Before and after coordinates:
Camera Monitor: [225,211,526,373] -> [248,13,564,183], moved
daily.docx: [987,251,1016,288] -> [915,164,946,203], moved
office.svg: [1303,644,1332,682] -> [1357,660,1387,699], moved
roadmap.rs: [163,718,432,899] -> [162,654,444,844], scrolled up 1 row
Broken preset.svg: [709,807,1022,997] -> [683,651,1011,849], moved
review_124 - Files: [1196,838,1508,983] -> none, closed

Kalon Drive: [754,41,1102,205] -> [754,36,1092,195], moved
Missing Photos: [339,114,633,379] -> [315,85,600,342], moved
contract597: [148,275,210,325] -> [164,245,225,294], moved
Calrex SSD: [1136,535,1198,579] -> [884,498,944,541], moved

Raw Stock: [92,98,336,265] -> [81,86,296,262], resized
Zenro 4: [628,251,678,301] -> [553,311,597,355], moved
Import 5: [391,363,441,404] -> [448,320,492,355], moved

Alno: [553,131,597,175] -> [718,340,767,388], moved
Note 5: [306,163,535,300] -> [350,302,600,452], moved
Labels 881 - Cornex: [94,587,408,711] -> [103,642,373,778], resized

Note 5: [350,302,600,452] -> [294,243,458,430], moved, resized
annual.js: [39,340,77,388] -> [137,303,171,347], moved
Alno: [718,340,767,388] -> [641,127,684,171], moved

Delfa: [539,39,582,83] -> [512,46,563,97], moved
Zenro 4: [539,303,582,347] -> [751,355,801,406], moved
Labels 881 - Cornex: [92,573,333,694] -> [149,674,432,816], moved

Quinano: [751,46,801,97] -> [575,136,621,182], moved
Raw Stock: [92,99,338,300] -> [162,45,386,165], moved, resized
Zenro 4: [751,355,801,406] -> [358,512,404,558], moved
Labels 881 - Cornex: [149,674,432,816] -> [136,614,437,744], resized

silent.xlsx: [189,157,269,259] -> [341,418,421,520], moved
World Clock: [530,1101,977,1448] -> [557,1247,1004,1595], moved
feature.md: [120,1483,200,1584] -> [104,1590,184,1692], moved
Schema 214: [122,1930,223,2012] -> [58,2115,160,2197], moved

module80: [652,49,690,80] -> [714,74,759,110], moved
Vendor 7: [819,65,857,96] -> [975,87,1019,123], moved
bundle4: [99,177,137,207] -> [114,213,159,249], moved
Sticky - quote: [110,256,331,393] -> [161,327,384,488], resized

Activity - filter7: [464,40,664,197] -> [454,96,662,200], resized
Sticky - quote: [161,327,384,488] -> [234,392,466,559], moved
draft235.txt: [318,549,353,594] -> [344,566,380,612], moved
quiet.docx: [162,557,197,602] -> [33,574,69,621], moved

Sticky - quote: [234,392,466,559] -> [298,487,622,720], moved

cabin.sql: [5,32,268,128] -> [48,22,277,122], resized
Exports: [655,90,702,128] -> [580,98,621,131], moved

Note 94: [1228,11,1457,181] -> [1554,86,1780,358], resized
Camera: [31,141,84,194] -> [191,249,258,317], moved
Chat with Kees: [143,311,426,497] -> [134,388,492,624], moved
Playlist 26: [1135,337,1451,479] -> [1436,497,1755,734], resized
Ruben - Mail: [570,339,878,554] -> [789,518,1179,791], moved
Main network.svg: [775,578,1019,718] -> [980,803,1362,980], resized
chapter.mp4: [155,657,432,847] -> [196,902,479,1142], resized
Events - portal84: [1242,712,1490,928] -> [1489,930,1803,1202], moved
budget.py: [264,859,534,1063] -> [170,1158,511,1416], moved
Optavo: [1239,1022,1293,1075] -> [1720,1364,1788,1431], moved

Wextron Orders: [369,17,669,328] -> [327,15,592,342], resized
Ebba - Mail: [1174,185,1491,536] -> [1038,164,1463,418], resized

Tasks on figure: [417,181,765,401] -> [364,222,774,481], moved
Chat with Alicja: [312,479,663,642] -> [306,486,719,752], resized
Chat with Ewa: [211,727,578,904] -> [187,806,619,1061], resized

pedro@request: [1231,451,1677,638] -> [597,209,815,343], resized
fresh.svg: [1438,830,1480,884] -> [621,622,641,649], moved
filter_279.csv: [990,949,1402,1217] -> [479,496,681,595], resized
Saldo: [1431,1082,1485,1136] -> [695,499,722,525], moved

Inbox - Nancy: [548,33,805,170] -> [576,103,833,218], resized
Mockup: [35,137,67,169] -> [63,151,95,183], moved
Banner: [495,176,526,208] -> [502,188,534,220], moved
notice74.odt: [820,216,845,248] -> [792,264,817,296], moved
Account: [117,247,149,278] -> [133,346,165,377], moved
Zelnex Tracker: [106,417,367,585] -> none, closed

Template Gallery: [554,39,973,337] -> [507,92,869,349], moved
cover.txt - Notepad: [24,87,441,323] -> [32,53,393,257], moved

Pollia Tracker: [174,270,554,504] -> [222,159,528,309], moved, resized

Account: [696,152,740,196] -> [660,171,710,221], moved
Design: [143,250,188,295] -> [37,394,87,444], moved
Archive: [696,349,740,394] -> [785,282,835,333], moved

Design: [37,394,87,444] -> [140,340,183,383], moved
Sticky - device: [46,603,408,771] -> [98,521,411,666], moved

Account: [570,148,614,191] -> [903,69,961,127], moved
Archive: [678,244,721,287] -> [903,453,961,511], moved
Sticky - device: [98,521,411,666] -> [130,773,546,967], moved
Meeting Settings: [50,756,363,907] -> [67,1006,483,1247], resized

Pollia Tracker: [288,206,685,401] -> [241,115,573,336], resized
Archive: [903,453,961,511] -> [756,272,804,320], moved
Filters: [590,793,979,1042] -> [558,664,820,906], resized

### AIM OF THE TASK
Among the records above, extract exactly the lines from the line with "Camera: [31,141,84,194] ->" to the line with "Optavo: [1239,1022,1293,1075] ->", both lines included, and leave out the rest.

### EXERCISE RESPONSE
Camera: [31,141,84,194] -> [191,249,258,317], moved
Chat with Kees: [143,311,426,497] -> [134,388,492,624], moved
Playlist 26: [1135,337,1451,479] -> [1436,497,1755,734], resized
Ruben - Mail: [570,339,878,554] -> [789,518,1179,791], moved
Main network.svg: [775,578,1019,718] -> [980,803,1362,980], resized
chapter.mp4: [155,657,432,847] -> [196,902,479,1142], resized
Events - portal84: [1242,712,1490,928] -> [1489,930,1803,1202], moved
budget.py: [264,859,534,1063] -> [170,1158,511,1416], moved
Optavo: [1239,1022,1293,1075] -> [1720,1364,1788,1431], moved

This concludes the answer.